WORKING DATA section start

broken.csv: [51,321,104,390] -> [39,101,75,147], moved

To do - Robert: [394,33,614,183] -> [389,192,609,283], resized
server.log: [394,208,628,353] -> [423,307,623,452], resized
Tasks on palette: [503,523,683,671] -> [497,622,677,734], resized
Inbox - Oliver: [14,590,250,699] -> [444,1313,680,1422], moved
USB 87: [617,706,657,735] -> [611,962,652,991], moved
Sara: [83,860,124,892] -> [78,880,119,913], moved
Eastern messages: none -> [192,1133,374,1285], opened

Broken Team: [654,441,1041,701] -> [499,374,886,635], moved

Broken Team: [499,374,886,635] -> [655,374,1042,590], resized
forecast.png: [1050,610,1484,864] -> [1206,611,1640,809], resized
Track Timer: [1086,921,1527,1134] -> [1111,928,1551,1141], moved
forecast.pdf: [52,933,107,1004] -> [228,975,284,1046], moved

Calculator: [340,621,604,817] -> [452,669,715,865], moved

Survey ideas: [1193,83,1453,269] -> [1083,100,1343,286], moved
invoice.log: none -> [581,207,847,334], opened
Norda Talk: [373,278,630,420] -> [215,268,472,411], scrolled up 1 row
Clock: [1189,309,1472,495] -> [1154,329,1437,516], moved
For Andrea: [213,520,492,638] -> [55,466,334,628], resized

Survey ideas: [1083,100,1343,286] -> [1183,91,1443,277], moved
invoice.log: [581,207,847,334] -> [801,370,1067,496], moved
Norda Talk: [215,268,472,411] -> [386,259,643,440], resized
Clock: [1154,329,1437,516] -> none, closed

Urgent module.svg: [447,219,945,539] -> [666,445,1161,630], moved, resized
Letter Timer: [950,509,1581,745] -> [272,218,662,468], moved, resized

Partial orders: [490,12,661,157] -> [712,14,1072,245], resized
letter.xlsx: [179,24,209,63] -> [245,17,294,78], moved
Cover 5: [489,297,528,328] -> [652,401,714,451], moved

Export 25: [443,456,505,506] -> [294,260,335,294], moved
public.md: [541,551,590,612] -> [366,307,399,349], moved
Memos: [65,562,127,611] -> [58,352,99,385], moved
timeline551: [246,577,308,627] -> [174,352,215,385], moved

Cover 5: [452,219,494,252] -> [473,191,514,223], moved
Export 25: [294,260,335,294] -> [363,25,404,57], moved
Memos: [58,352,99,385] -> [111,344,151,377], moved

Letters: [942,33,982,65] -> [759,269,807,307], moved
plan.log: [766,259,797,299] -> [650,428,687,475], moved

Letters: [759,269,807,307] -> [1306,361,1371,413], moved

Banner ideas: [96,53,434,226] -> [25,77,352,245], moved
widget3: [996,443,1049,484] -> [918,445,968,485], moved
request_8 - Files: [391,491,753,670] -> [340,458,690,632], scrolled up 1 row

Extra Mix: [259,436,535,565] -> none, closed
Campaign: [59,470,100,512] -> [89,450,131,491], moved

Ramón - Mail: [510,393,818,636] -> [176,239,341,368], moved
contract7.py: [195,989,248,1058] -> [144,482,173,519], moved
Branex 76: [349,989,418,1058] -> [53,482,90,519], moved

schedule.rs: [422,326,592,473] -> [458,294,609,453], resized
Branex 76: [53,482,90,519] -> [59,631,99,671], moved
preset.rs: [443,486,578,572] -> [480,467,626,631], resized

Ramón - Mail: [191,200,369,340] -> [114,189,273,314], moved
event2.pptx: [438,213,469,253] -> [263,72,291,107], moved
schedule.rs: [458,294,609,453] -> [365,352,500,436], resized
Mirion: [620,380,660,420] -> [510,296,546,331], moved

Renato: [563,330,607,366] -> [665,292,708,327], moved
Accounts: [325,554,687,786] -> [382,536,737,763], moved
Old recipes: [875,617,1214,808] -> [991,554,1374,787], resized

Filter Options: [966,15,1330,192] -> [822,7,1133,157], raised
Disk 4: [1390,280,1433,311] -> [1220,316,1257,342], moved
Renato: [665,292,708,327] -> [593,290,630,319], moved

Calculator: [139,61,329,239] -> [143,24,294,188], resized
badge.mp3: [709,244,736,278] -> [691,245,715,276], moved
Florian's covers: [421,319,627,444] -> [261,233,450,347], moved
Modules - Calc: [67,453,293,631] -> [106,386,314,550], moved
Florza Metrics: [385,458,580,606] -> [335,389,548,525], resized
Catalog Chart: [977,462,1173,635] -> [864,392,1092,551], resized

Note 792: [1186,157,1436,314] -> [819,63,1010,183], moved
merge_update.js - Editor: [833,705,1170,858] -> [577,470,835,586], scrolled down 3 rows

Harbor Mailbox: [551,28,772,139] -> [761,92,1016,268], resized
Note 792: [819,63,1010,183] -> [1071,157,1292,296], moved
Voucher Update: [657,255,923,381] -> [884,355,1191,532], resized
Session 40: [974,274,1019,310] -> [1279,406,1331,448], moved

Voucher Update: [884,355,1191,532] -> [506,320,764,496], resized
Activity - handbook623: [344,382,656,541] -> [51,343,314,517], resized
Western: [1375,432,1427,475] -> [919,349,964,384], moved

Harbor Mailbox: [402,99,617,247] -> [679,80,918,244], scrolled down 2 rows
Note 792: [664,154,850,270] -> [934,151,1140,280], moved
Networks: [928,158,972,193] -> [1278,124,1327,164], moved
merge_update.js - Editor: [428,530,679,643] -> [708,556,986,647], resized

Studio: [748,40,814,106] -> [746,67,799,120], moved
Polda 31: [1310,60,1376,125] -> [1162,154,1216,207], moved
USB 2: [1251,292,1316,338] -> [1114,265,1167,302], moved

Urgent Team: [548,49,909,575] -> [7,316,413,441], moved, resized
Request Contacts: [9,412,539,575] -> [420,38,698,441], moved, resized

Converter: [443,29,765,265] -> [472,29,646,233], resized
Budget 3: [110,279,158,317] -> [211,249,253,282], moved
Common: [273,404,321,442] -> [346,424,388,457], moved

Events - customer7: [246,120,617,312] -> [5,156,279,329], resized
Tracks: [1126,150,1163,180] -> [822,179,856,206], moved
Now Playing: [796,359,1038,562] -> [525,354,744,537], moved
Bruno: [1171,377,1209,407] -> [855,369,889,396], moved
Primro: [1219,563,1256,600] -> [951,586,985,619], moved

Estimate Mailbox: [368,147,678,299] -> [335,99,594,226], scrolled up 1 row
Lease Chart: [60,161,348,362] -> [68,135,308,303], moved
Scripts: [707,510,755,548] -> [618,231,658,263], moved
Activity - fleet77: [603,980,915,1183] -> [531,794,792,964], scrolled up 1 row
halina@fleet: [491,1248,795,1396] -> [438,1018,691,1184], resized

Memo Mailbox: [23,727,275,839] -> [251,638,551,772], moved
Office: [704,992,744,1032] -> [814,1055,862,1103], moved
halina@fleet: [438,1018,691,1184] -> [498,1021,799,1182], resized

WORKING DATA section end

Reproduce exactly the lines that run from the start of the records to the line with "Eastern messages: none", both included.

#### TASK RESULT
broken.csv: [51,321,104,390] -> [39,101,75,147], moved

To do - Robert: [394,33,614,183] -> [389,192,609,283], resized
server.log: [394,208,628,353] -> [423,307,623,452], resized
Tasks on palette: [503,523,683,671] -> [497,622,677,734], resized
Inbox - Oliver: [14,590,250,699] -> [444,1313,680,1422], moved
USB 87: [617,706,657,735] -> [611,962,652,991], moved
Sara: [83,860,124,892] -> [78,880,119,913], moved
Eastern messages: none -> [192,1133,374,1285], opened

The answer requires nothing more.